# [Activity]
Extract only the lines from the start of the entries below to the line with "cyan triangle: (24, 177) -> (31, 217), moved", inclusive; omit every picture.

__________

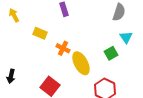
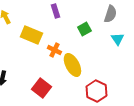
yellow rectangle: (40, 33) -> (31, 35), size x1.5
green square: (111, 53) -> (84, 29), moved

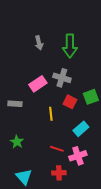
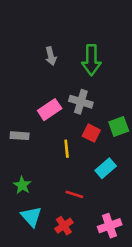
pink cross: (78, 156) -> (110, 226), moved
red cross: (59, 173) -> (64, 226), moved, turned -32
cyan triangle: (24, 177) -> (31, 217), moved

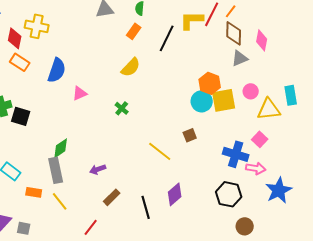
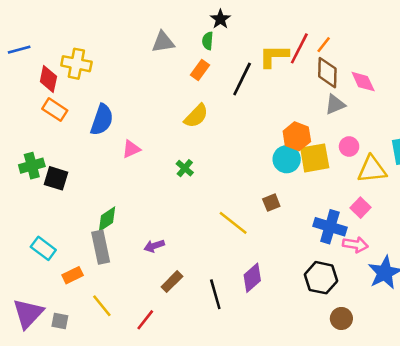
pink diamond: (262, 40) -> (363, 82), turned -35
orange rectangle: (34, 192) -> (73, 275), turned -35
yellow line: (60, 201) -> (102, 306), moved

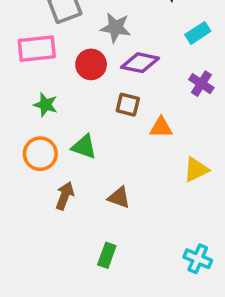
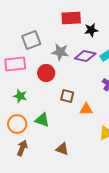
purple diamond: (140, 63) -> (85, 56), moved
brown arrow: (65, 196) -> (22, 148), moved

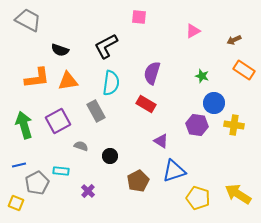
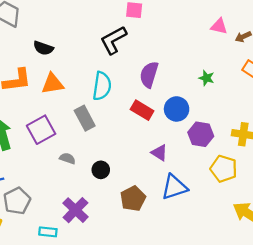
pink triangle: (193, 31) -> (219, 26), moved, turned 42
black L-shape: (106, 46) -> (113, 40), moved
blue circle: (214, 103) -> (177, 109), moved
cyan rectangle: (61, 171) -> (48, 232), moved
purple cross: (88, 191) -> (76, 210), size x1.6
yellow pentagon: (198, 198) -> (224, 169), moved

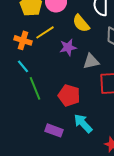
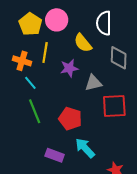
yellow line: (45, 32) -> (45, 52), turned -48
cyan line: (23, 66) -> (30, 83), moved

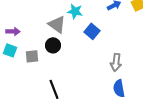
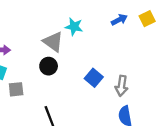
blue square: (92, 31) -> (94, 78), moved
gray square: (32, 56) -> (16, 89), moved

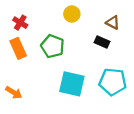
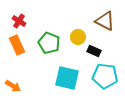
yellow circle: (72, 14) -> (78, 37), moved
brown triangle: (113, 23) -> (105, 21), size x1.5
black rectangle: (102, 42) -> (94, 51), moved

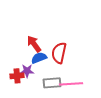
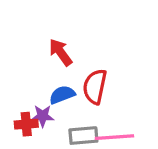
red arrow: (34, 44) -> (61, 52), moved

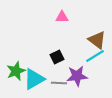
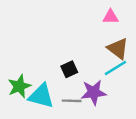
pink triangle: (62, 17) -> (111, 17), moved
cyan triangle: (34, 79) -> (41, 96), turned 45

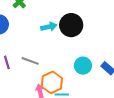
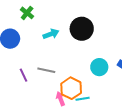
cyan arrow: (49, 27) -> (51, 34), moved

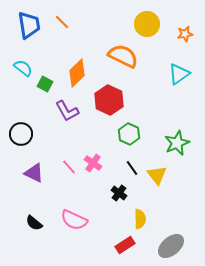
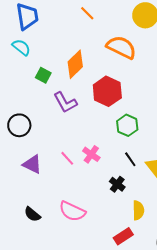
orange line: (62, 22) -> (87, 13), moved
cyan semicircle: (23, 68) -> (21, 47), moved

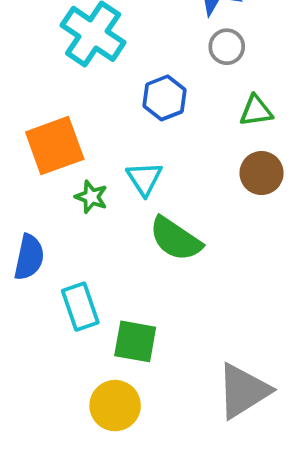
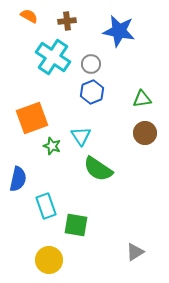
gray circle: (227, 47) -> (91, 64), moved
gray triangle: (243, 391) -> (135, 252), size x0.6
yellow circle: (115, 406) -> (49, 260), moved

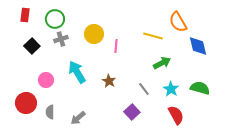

__________

# [Response to the task]
yellow rectangle: (40, 33) -> (31, 35), size x1.5
green square: (111, 53) -> (84, 29), moved

pink cross: (78, 156) -> (110, 226), moved
red cross: (59, 173) -> (64, 226), moved, turned -32
cyan triangle: (24, 177) -> (31, 217), moved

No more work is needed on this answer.